Coordinate-based object records:
★ ★ ★ ★ ★ ★ ★
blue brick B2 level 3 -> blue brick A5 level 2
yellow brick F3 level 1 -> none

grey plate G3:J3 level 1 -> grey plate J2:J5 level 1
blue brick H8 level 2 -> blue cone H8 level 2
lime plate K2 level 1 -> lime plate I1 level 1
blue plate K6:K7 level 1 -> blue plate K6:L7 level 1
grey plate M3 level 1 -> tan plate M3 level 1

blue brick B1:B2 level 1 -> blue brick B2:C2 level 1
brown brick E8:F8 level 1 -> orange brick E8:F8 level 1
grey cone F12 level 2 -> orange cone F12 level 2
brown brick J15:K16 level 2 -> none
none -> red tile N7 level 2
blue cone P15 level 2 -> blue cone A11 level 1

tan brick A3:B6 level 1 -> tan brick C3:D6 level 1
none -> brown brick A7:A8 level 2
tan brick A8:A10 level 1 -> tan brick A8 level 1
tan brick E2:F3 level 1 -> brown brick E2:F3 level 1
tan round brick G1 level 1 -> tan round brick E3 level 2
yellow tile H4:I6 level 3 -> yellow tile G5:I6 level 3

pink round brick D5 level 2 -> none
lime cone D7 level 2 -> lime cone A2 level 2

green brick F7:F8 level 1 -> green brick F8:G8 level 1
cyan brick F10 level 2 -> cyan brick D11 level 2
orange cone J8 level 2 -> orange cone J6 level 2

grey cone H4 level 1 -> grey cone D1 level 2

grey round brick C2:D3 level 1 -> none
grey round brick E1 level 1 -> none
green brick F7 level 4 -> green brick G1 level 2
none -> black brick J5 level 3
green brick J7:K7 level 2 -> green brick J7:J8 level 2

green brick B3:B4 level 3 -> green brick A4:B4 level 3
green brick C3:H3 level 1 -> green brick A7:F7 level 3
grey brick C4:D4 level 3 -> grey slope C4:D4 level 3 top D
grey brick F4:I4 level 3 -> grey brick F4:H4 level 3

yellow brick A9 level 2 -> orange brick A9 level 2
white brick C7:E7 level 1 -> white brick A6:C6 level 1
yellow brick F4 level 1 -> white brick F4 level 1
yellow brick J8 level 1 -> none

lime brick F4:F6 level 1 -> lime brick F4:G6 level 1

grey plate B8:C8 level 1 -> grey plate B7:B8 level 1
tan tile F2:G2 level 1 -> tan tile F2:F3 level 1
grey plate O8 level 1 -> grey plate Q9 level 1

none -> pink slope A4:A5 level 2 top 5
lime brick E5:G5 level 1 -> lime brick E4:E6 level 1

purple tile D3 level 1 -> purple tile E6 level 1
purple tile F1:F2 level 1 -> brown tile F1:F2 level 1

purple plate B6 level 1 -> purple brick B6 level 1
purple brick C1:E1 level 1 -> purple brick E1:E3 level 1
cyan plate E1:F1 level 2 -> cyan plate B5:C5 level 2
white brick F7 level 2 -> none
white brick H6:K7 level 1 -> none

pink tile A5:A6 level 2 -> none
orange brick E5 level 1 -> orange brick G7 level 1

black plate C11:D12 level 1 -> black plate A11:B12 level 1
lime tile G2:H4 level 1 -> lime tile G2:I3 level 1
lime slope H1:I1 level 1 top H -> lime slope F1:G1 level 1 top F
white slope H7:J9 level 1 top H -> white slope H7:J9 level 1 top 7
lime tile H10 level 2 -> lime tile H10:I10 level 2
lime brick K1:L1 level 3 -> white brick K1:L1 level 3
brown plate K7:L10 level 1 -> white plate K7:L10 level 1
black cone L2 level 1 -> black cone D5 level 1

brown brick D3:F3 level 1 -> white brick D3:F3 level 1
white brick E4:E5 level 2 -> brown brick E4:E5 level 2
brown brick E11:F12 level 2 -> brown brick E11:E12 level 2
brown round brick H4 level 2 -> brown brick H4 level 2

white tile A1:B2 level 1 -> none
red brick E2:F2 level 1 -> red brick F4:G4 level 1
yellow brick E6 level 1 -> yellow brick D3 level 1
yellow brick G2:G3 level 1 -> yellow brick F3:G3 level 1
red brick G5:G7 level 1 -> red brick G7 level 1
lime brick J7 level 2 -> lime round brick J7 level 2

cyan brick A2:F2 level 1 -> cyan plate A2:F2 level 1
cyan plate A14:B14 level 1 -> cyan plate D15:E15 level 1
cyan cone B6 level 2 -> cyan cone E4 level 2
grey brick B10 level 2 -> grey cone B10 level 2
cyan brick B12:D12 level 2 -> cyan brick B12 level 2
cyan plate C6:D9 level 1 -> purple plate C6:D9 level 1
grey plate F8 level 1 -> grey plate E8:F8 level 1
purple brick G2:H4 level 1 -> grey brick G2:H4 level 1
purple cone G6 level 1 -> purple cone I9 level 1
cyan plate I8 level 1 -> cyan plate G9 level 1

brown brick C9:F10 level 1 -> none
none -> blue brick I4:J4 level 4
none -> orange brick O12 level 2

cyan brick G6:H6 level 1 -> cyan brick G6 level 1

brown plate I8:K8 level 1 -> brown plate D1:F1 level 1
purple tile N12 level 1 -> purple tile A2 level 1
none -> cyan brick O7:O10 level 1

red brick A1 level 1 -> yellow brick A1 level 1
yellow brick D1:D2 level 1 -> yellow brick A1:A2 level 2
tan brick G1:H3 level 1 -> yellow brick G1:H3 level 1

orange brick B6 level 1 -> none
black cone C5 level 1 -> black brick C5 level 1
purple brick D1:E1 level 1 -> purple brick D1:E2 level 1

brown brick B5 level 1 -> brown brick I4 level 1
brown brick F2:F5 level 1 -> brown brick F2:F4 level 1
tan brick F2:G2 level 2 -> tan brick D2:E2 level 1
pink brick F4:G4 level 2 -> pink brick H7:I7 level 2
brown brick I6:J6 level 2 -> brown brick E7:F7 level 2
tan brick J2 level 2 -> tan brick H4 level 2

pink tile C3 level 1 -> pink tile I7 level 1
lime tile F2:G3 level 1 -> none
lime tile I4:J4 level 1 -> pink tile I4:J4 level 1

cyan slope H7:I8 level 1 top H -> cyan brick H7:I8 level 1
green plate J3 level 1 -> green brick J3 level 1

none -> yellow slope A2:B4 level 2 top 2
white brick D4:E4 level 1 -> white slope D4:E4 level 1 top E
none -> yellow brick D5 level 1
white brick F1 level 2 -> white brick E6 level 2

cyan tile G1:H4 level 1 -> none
★ ★ ★ ★ ★ ★ ★
Begin at the line that has "grey plate G3:J3" in the entries above; stop after the line that has "white brick C7:E7". Transcribe exactly those lines and no others.

### Completed task
grey plate G3:J3 level 1 -> grey plate J2:J5 level 1
blue brick H8 level 2 -> blue cone H8 level 2
lime plate K2 level 1 -> lime plate I1 level 1
blue plate K6:K7 level 1 -> blue plate K6:L7 level 1
grey plate M3 level 1 -> tan plate M3 level 1

blue brick B1:B2 level 1 -> blue brick B2:C2 level 1
brown brick E8:F8 level 1 -> orange brick E8:F8 level 1
grey cone F12 level 2 -> orange cone F12 level 2
brown brick J15:K16 level 2 -> none
none -> red tile N7 level 2
blue cone P15 level 2 -> blue cone A11 level 1

tan brick A3:B6 level 1 -> tan brick C3:D6 level 1
none -> brown brick A7:A8 level 2
tan brick A8:A10 level 1 -> tan brick A8 level 1
tan brick E2:F3 level 1 -> brown brick E2:F3 level 1
tan round brick G1 level 1 -> tan round brick E3 level 2
yellow tile H4:I6 level 3 -> yellow tile G5:I6 level 3

pink round brick D5 level 2 -> none
lime cone D7 level 2 -> lime cone A2 level 2

green brick F7:F8 level 1 -> green brick F8:G8 level 1
cyan brick F10 level 2 -> cyan brick D11 level 2
orange cone J8 level 2 -> orange cone J6 level 2

grey cone H4 level 1 -> grey cone D1 level 2

grey round brick C2:D3 level 1 -> none
grey round brick E1 level 1 -> none
green brick F7 level 4 -> green brick G1 level 2
none -> black brick J5 level 3
green brick J7:K7 level 2 -> green brick J7:J8 level 2

green brick B3:B4 level 3 -> green brick A4:B4 level 3
green brick C3:H3 level 1 -> green brick A7:F7 level 3
grey brick C4:D4 level 3 -> grey slope C4:D4 level 3 top D
grey brick F4:I4 level 3 -> grey brick F4:H4 level 3

yellow brick A9 level 2 -> orange brick A9 level 2
white brick C7:E7 level 1 -> white brick A6:C6 level 1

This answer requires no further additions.